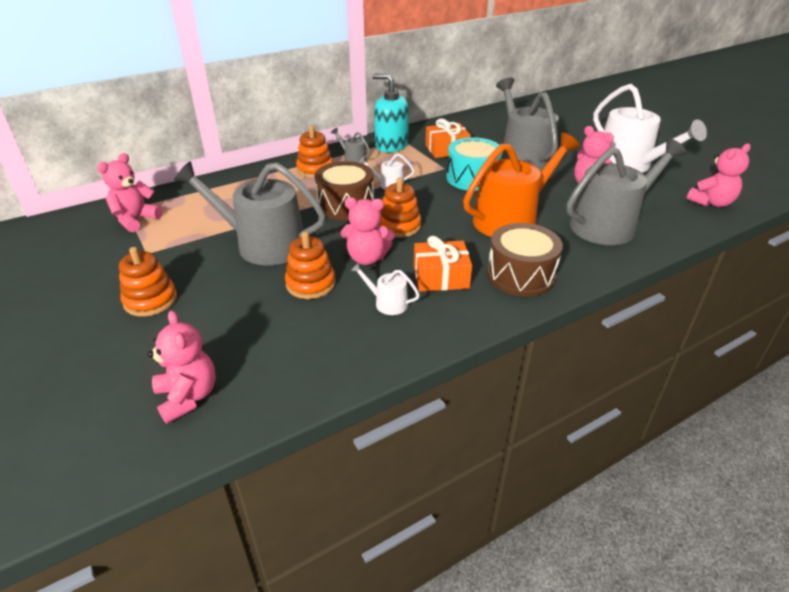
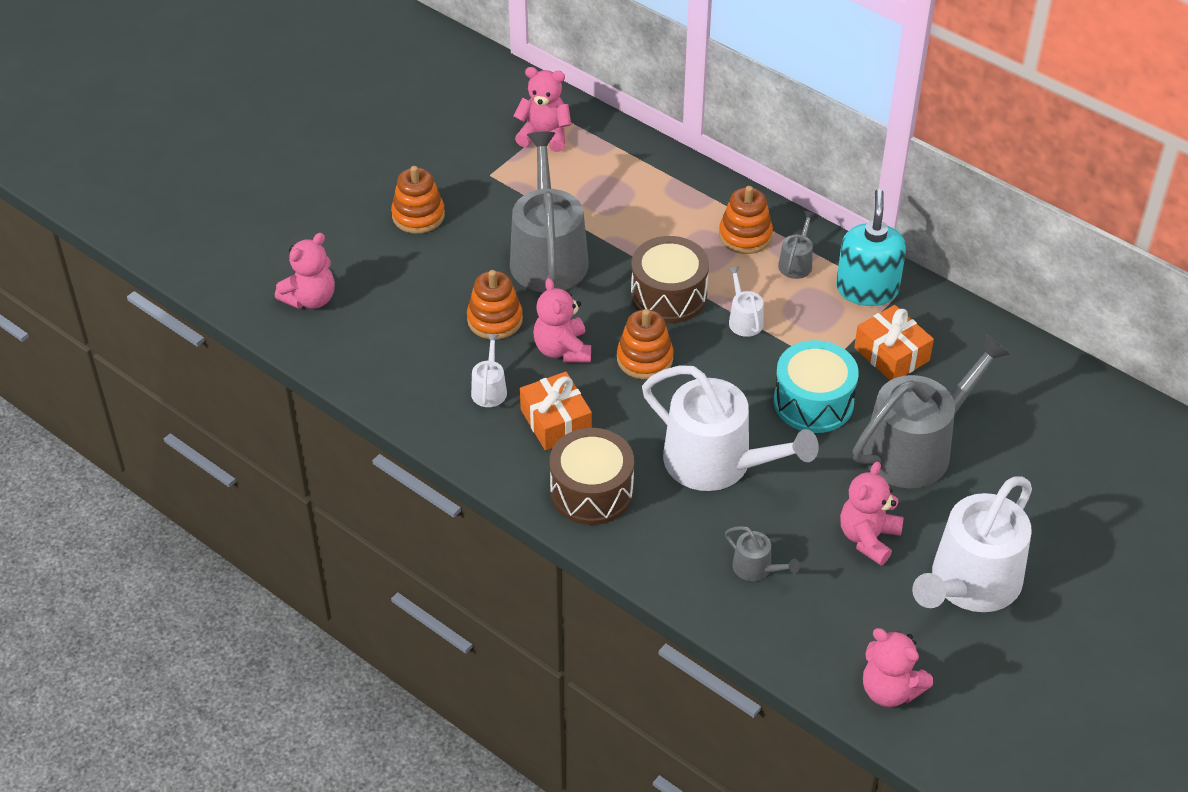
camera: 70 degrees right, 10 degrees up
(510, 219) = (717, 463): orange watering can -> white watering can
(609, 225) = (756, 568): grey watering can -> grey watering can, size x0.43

__Exercise__
The required answer is each line of the data in which the word "watering" appears.

__Expected answer__
(510, 219) = (717, 463): orange watering can -> white watering can
(609, 225) = (756, 568): grey watering can -> grey watering can, size x0.43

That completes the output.